Once the line containing "(195, 314) = (438, 238): none -> white robot" is found, return it and every line that follows, up to and including the final line of the material, exactly as written.
Dataset entries: Begin
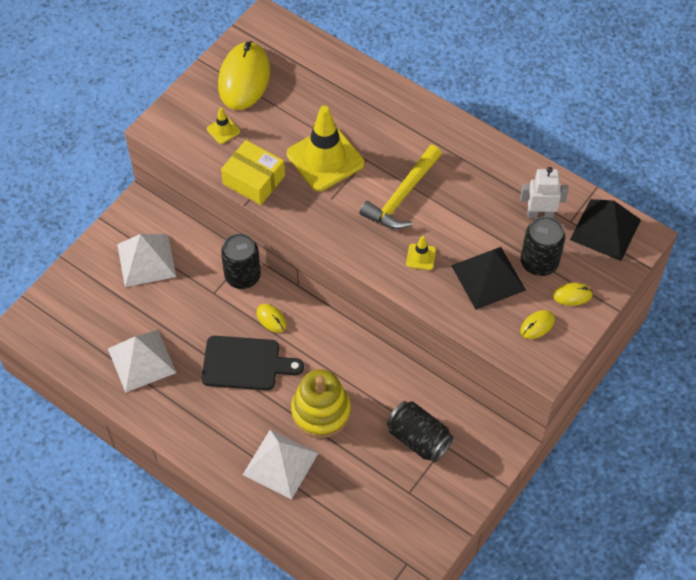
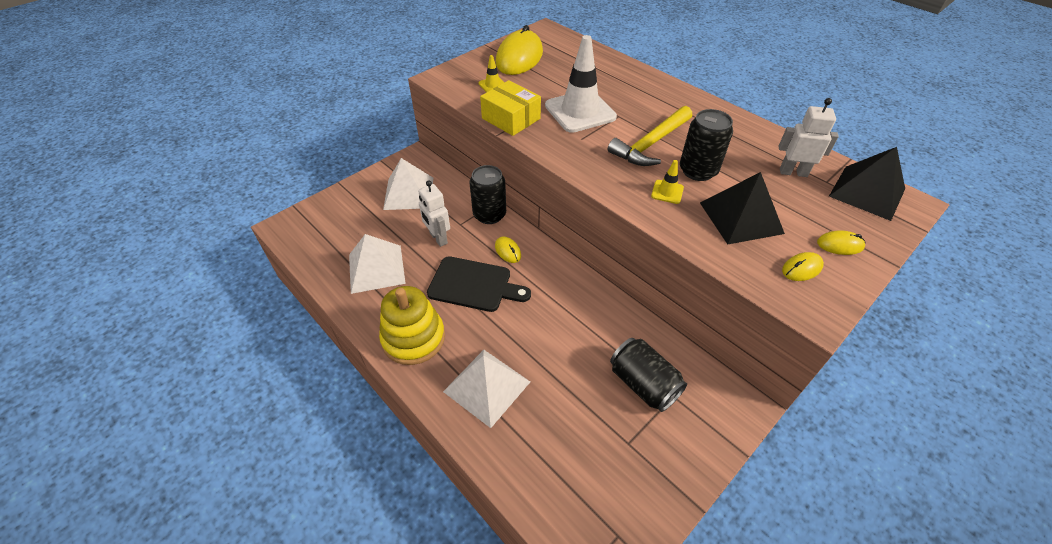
camera: 10 degrees right, 10 degrees down
(195, 314) = (438, 238): none -> white robot
(321, 411) = (540, 339): yellow stacking toy -> yellow stacking toy (413, 338)
(325, 159) = (580, 111): yellow traffic cone -> white traffic cone
(539, 262) = (797, 211): black can -> black can (698, 171)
Dataset entries: End
__Expected answer__
(195, 314) = (438, 238): none -> white robot
(321, 411) = (540, 339): yellow stacking toy -> yellow stacking toy (413, 338)
(325, 159) = (580, 111): yellow traffic cone -> white traffic cone
(539, 262) = (797, 211): black can -> black can (698, 171)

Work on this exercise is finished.